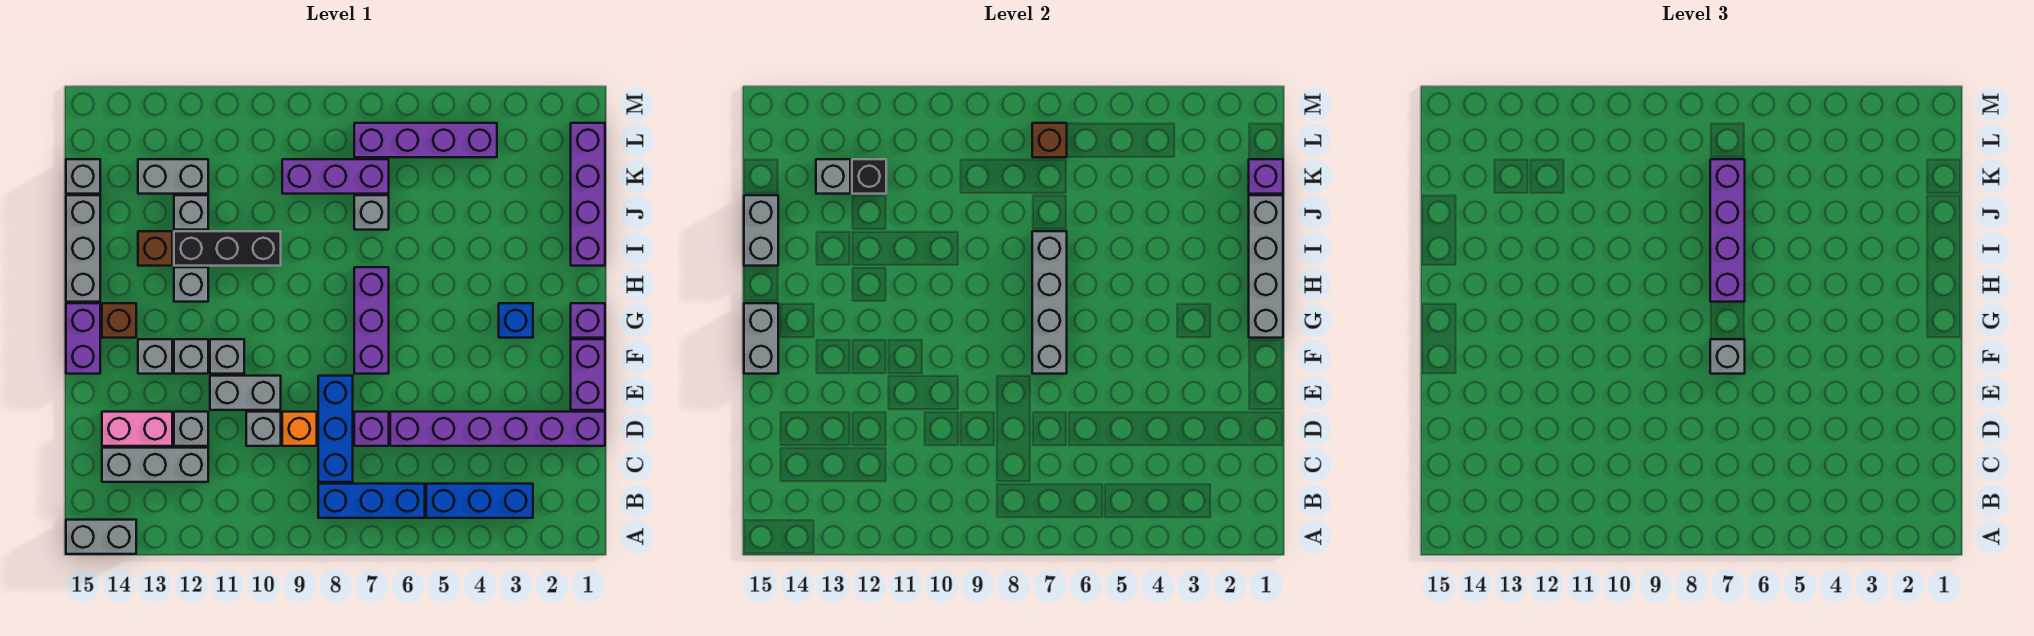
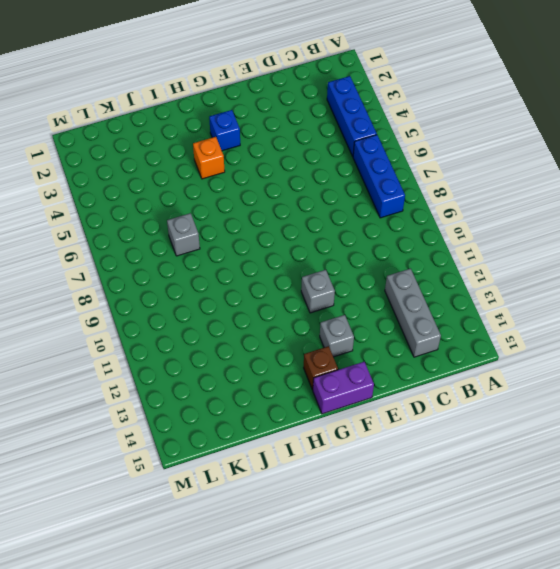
orange brick H4 level 1 -> orange brick D9 level 1
none -> grey brick A14:A15 level 1
none -> blue brick C8:E8 level 1
none -> purple brick D1:D6 level 1
none -> purple brick D7 level 1

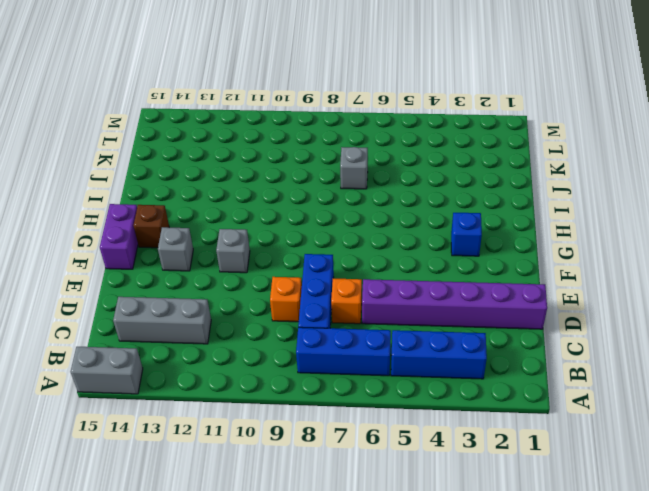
orange brick D7 level 1 -> purple brick D7 level 1
none -> grey brick D10 level 1
none -> grey brick D12 level 1
none -> pink brick D13:D14 level 1
none -> purple brick E1:F1 level 1

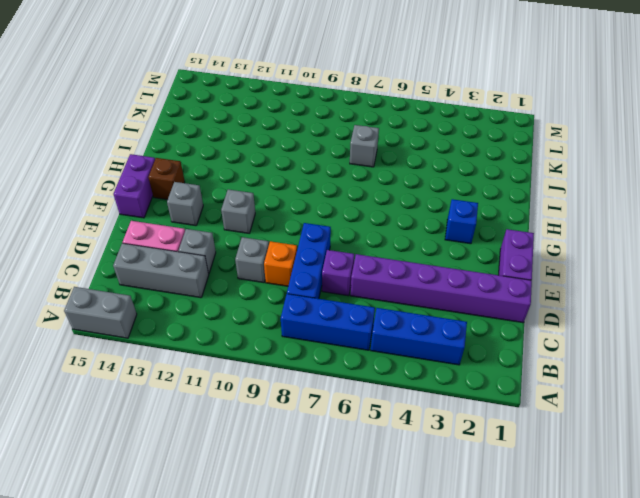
none -> grey brick E10:E11 level 1
none -> purple brick F7:H7 level 1
none -> grey brick F12 level 1
none -> purple brick G1 level 1

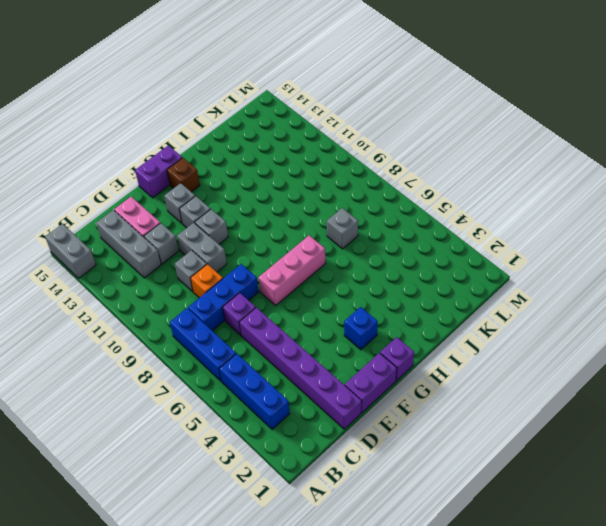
pink brick F7:H7 level 1 -> purple brick F7:H7 level 1
none -> grey brick H12 level 1
none -> grey brick H15:J15 level 1
none -> purple brick I1:L1 level 1
none -> black brick I10:I12 level 1

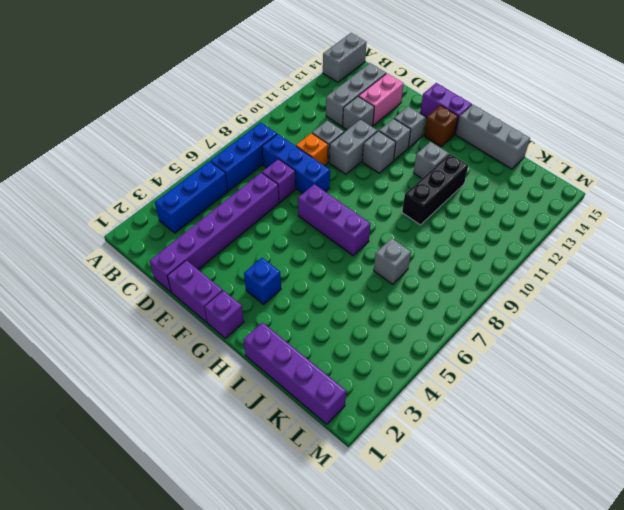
none -> brown brick I13 level 1
none -> grey brick J12 level 1
none -> purple brick K7:K9 level 1
none -> grey brick K12:K13 level 1

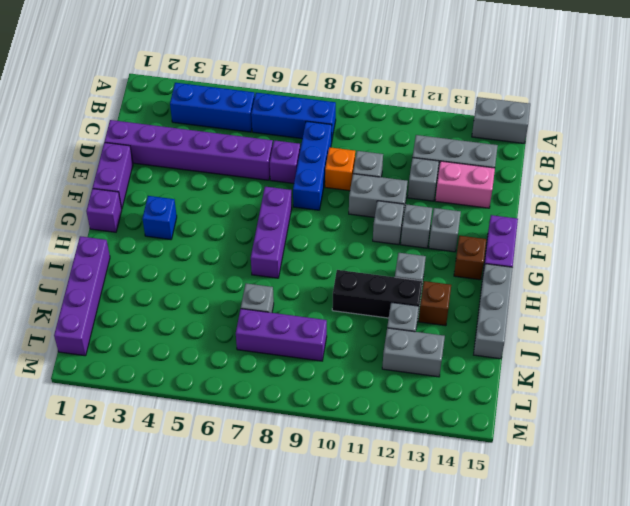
none -> grey brick K15 level 1
none -> purple brick L4:L7 level 1
none -> grey brick F7:I7 level 2
none -> grey brick F15:G15 level 2

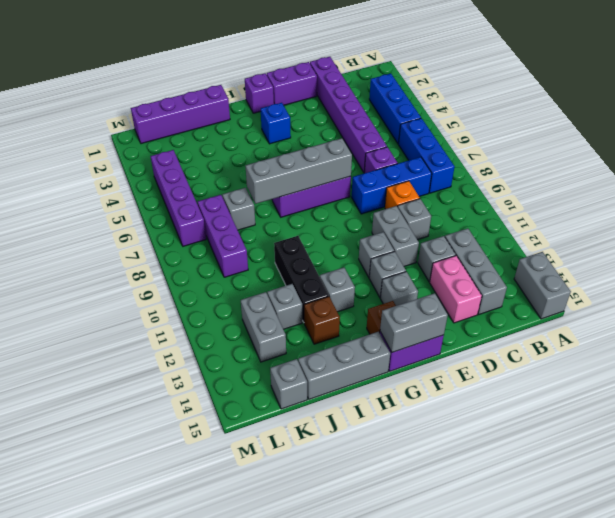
none -> grey brick G1:J1 level 2
none -> grey brick I15:J15 level 2
none -> purple brick K1 level 2
none -> black brick K12 level 2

════════════════

### TASK REQUIREMENTS:
In your copy of the records above, include every line exactly but no pictures.

### THE ANSWER:
orange brick H4 level 1 -> orange brick D9 level 1
none -> grey brick A14:A15 level 1
none -> blue brick C8:E8 level 1
none -> purple brick D1:D6 level 1
none -> purple brick D7 level 1

orange brick D7 level 1 -> purple brick D7 level 1
none -> grey brick D10 level 1
none -> grey brick D12 level 1
none -> pink brick D13:D14 level 1
none -> purple brick E1:F1 level 1

none -> grey brick E10:E11 level 1
none -> purple brick F7:H7 level 1
none -> grey brick F12 level 1
none -> purple brick G1 level 1

pink brick F7:H7 level 1 -> purple brick F7:H7 level 1
none -> grey brick H12 level 1
none -> grey brick H15:J15 level 1
none -> purple brick I1:L1 level 1
none -> black brick I10:I12 level 1

none -> brown brick I13 level 1
none -> grey brick J12 level 1
none -> purple brick K7:K9 level 1
none -> grey brick K12:K13 level 1

none -> grey brick K15 level 1
none -> purple brick L4:L7 level 1
none -> grey brick F7:I7 level 2
none -> grey brick F15:G15 level 2

none -> grey brick G1:J1 level 2
none -> grey brick I15:J15 level 2
none -> purple brick K1 level 2
none -> black brick K12 level 2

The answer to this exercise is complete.